Try it: Your answer should be the lines below from the one with "IC1 pin GND: DGND -> VCC" to the one with "C201: 1.5uF (0V, VS) -> 15nF (0V, VS)", both included, given again exactly and with nothing added.

─── Material supplied

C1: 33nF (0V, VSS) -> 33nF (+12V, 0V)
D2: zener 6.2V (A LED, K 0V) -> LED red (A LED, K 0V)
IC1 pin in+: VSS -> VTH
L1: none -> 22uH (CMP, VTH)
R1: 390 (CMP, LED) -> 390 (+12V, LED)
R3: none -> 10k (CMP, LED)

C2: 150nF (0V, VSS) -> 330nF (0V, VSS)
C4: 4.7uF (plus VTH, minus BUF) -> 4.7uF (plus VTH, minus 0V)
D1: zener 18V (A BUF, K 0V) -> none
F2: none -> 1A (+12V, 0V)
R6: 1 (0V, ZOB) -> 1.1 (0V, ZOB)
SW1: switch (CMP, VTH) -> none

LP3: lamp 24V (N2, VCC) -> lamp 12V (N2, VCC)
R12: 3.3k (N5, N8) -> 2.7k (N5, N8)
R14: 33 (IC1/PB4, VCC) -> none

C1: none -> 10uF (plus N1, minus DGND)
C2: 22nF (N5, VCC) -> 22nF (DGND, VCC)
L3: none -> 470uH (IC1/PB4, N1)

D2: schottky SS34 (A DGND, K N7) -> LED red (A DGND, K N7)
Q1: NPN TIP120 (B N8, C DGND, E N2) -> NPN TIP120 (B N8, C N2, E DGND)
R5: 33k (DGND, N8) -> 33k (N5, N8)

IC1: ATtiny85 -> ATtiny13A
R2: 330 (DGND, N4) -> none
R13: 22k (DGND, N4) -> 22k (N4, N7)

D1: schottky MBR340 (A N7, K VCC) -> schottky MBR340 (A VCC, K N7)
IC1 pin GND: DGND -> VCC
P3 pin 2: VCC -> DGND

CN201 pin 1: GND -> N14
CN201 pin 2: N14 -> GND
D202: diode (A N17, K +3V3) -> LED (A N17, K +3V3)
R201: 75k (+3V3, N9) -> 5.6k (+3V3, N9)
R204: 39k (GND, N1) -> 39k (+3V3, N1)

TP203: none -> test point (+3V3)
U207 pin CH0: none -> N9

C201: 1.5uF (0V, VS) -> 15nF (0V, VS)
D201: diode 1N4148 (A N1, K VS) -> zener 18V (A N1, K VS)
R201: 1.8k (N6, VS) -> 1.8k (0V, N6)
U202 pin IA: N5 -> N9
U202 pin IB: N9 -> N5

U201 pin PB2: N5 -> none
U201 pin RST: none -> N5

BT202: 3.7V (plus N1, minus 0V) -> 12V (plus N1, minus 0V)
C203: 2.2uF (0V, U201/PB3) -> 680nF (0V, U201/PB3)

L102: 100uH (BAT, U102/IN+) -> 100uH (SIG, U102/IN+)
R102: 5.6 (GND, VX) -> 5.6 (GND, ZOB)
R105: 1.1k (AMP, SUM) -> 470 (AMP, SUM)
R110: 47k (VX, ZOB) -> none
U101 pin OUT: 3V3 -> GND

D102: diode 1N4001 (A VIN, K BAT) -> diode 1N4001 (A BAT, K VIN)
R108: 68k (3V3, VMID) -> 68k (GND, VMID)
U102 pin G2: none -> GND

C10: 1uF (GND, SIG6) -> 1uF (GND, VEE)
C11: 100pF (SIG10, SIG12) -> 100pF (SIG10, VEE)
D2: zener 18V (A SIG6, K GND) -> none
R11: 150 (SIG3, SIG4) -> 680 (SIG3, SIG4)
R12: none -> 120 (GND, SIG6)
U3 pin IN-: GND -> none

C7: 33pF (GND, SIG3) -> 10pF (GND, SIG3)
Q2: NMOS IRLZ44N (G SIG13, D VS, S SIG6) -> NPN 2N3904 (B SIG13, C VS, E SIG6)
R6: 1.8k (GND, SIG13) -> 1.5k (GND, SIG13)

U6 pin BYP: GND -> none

──────

Output for this task:
IC1 pin GND: DGND -> VCC
P3 pin 2: VCC -> DGND

CN201 pin 1: GND -> N14
CN201 pin 2: N14 -> GND
D202: diode (A N17, K +3V3) -> LED (A N17, K +3V3)
R201: 75k (+3V3, N9) -> 5.6k (+3V3, N9)
R204: 39k (GND, N1) -> 39k (+3V3, N1)

TP203: none -> test point (+3V3)
U207 pin CH0: none -> N9

C201: 1.5uF (0V, VS) -> 15nF (0V, VS)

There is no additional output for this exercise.